- [DATASET SECTION]
================================

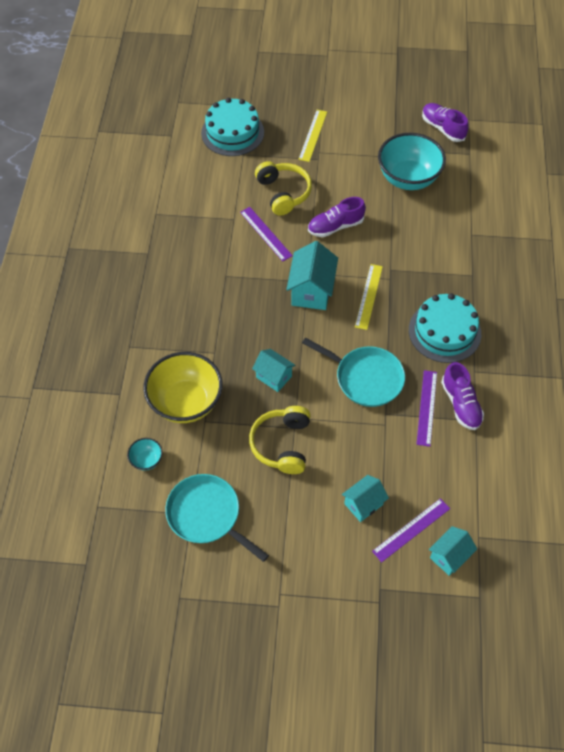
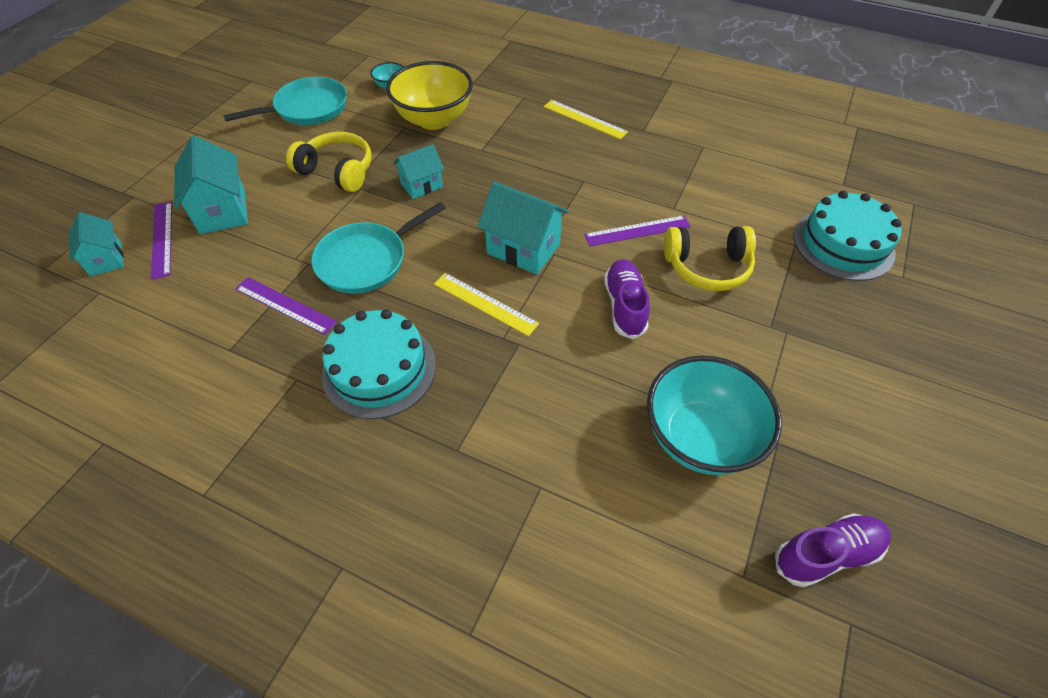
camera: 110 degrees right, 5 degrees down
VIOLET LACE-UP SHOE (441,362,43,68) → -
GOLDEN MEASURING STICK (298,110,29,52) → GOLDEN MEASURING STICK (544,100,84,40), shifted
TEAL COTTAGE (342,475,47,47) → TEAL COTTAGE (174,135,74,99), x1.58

================================

- [TASK REQUIREMENTS] Write out every line of the listing exactly as written, and leave the pictures out.

- [RESPONSE]
camera: 110 degrees right, 5 degrees down
VIOLET LACE-UP SHOE (441,362,43,68) → -
GOLDEN MEASURING STICK (298,110,29,52) → GOLDEN MEASURING STICK (544,100,84,40), shifted
TEAL COTTAGE (342,475,47,47) → TEAL COTTAGE (174,135,74,99), x1.58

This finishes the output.